PROBLEM TO WORK ON ->
Return only the line that contains "Show me where adipose tissue is." and each line after it, through the last line of the data below, copied exactly.

RECORDS TO PROCESS ->
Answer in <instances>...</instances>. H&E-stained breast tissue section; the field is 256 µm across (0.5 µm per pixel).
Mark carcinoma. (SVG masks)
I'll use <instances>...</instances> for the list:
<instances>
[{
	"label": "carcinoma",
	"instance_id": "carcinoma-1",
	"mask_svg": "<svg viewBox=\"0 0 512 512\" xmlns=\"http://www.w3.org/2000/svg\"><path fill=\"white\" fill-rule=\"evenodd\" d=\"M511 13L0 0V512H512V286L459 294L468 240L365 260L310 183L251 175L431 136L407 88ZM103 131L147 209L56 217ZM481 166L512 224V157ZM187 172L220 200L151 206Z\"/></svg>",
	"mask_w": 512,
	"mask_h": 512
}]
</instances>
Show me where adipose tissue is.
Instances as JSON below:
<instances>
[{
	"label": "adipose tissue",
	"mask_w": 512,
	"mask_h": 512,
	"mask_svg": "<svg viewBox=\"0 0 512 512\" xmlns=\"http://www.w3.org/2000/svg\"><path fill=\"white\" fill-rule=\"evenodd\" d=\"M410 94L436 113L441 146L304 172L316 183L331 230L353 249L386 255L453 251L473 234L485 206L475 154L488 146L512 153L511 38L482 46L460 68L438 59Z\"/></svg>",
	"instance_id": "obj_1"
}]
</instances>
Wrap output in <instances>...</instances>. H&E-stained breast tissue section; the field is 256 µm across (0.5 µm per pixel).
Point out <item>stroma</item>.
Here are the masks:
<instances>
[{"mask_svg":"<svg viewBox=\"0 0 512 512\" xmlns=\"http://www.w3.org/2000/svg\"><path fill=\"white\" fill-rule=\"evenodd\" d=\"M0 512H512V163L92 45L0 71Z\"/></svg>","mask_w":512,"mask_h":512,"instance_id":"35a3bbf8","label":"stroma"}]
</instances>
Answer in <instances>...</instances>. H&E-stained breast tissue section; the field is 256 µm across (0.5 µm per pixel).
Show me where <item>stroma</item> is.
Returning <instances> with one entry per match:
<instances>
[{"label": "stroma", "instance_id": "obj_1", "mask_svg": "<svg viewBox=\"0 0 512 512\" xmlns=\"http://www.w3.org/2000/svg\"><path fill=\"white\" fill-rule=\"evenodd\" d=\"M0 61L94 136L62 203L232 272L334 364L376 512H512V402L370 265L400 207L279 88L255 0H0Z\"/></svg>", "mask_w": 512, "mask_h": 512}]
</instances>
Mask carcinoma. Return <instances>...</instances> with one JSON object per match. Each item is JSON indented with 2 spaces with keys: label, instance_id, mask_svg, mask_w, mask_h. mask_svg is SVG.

ANSWER BELOW ->
Show me where adipose tissue is.
Instances as JSON below:
<instances>
[{
	"label": "adipose tissue",
	"mask_w": 512,
	"mask_h": 512,
	"mask_svg": "<svg viewBox=\"0 0 512 512\" xmlns=\"http://www.w3.org/2000/svg\"><path fill=\"white\" fill-rule=\"evenodd\" d=\"M410 94L436 113L441 146L304 172L316 183L331 230L353 249L386 255L453 251L473 234L485 206L475 154L488 146L512 153L511 38L482 46L460 68L438 59Z\"/></svg>",
	"instance_id": "obj_1"
}]
</instances>
Wrap output in <instances>...</instances>. H&E-stained breast tissue section; the field is 256 µm across (0.5 µm per pixel).
Point out <item>stroma</item>.
Here are the masks:
<instances>
[{"mask_svg":"<svg viewBox=\"0 0 512 512\" xmlns=\"http://www.w3.org/2000/svg\"><path fill=\"white\" fill-rule=\"evenodd\" d=\"M0 512H512V163L92 45L0 71Z\"/></svg>","mask_w":512,"mask_h":512,"instance_id":"35a3bbf8","label":"stroma"}]
</instances>
Answer in <instances>...</instances>. H&E-stained breast tissue section; the field is 256 µm across (0.5 µm per pixel).
Show me where <item>stroma</item> is.
Returning <instances> with one entry per match:
<instances>
[{"label": "stroma", "instance_id": "obj_1", "mask_svg": "<svg viewBox=\"0 0 512 512\" xmlns=\"http://www.w3.org/2000/svg\"><path fill=\"white\" fill-rule=\"evenodd\" d=\"M0 61L94 136L62 203L232 272L334 364L376 512H512V402L370 265L400 207L279 88L255 0H0Z\"/></svg>", "mask_w": 512, "mask_h": 512}]
</instances>
Mask carcinoma. Return <instances>...</instances> with one JSON object per match. Each item is JSON indented with 2 spaces with keys: label, instance_id, mask_svg, mask_w, mask_h. mask_svg is SVG.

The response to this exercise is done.